• Aim of the task
Give back exactly the lines from the "old: AA battery/jet-black" line to the final line of the records, and only those, minus any pictures.

• Records provided

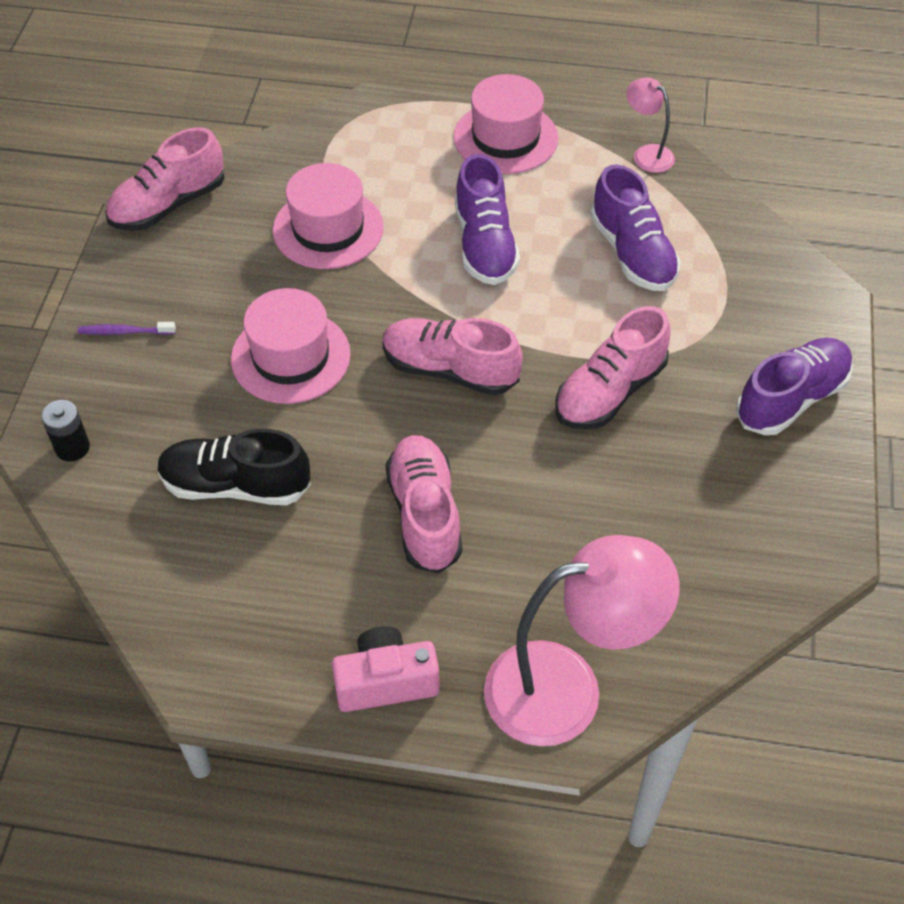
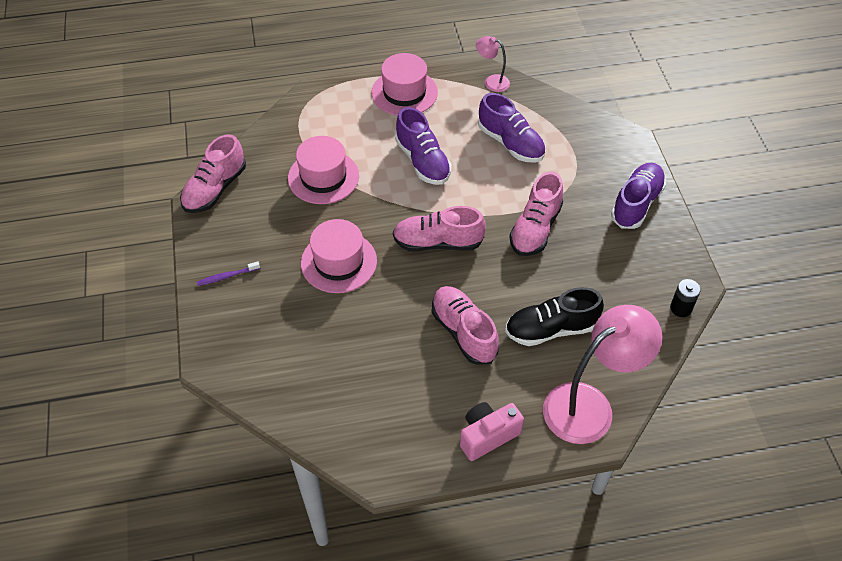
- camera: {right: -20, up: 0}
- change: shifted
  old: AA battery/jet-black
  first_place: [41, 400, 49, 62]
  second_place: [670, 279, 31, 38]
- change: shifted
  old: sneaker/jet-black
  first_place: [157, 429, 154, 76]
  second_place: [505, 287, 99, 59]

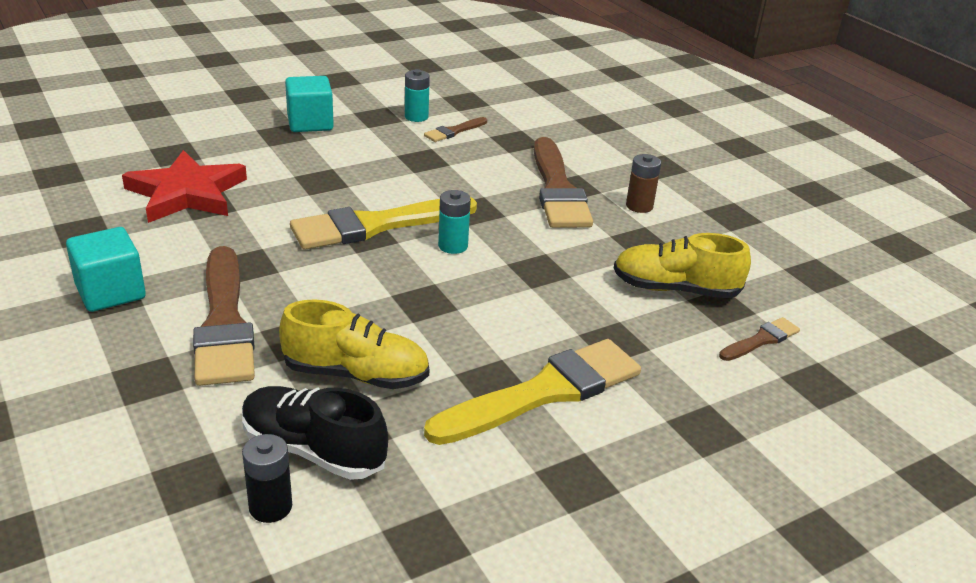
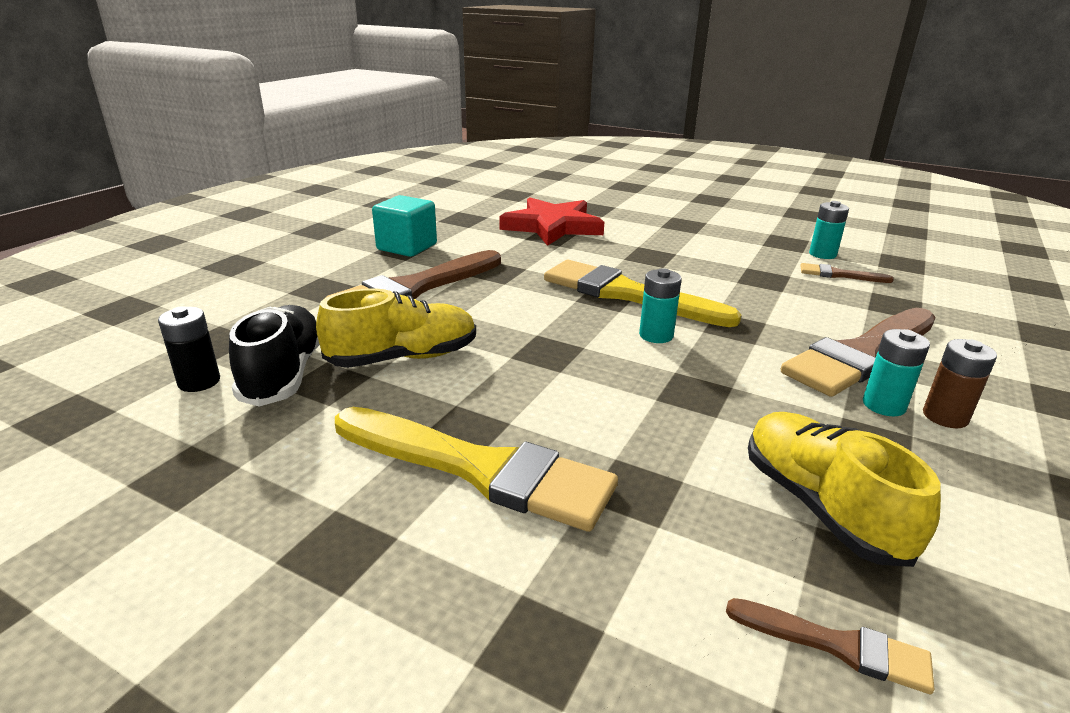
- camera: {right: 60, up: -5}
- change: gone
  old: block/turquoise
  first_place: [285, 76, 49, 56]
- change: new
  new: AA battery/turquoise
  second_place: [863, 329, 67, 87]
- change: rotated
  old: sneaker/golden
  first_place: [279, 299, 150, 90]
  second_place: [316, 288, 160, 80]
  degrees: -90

• Response below
  old: AA battery/jet-black
  first_place: [41, 400, 49, 62]
  second_place: [670, 279, 31, 38]
- change: shifted
  old: sneaker/jet-black
  first_place: [157, 429, 154, 76]
  second_place: [505, 287, 99, 59]

- camera: {right: 60, up: -5}
- change: gone
  old: block/turquoise
  first_place: [285, 76, 49, 56]
- change: new
  new: AA battery/turquoise
  second_place: [863, 329, 67, 87]
- change: rotated
  old: sneaker/golden
  first_place: [279, 299, 150, 90]
  second_place: [316, 288, 160, 80]
  degrees: -90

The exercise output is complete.